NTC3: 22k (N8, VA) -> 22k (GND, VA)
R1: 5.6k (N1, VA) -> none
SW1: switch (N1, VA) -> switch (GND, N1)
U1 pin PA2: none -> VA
-----
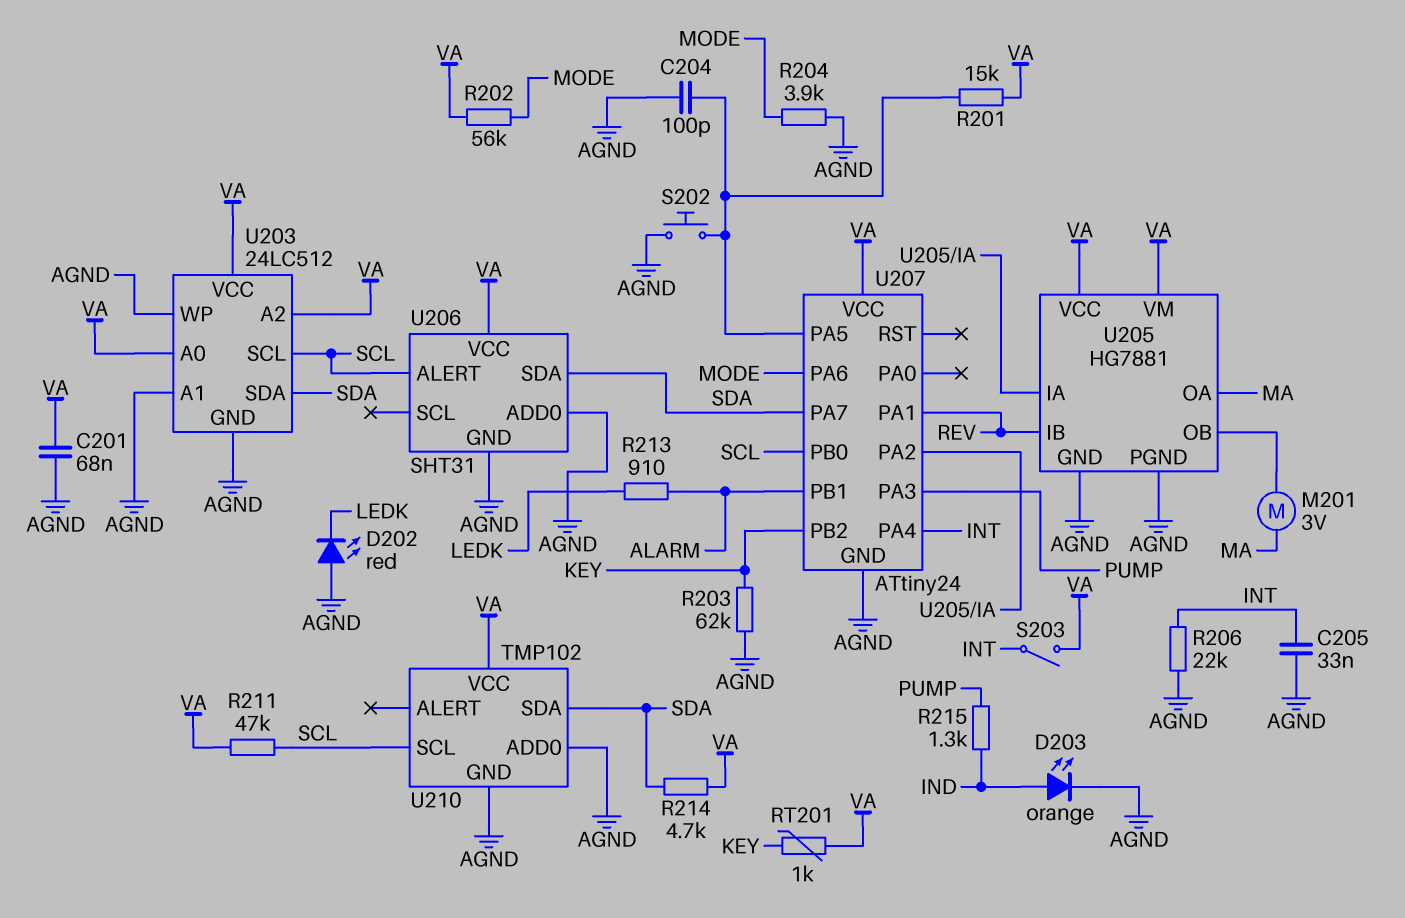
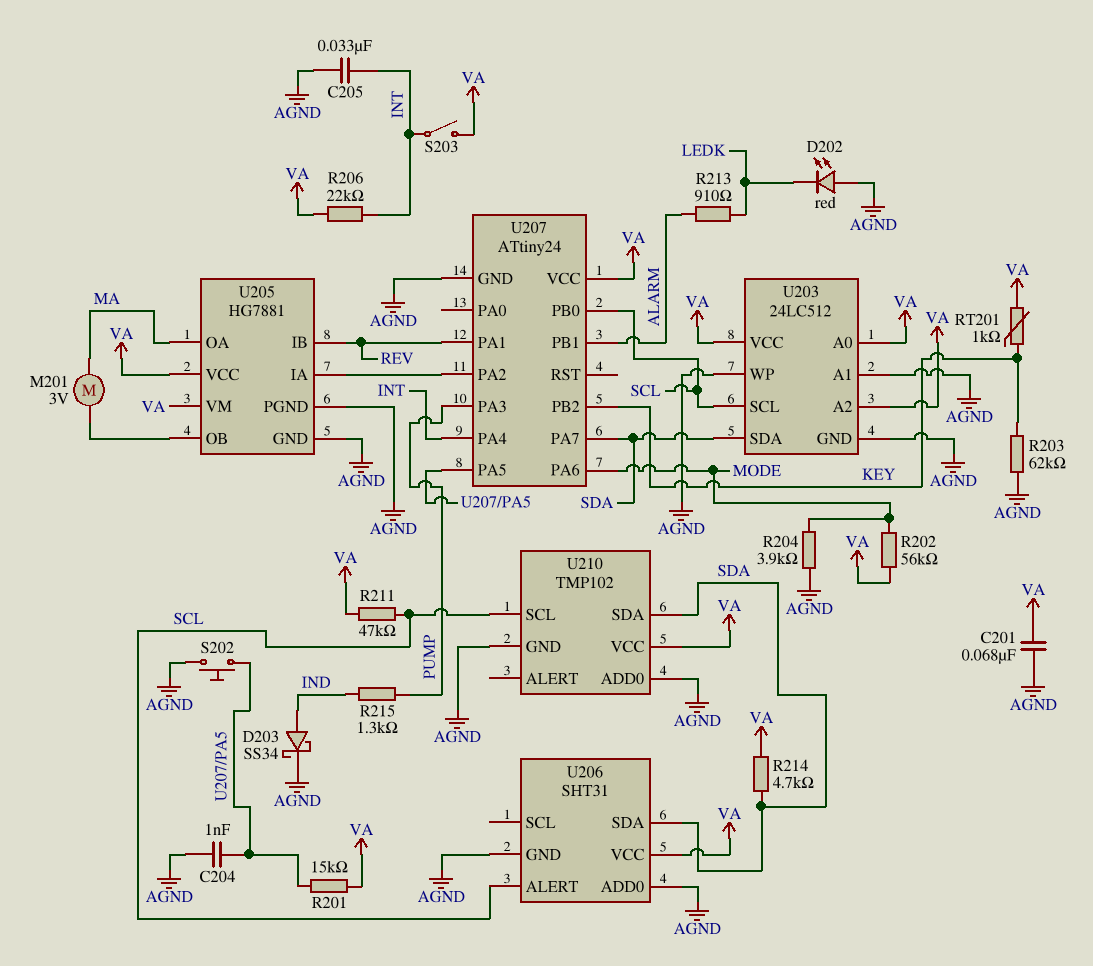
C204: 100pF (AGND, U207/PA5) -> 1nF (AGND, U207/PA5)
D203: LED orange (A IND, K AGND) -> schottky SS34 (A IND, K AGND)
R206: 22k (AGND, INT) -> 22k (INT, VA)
-----
**WORK ITEM**. Copy range, inclusive: the line holding "NTC3: 22k (N8, VA) -> 22k (GND, VA)" to the line holding "U1 pin PA2: none -> VA". Reproduce exactly those lines of the records above and no others.

**RESPONSE**.
NTC3: 22k (N8, VA) -> 22k (GND, VA)
R1: 5.6k (N1, VA) -> none
SW1: switch (N1, VA) -> switch (GND, N1)
U1 pin PA2: none -> VA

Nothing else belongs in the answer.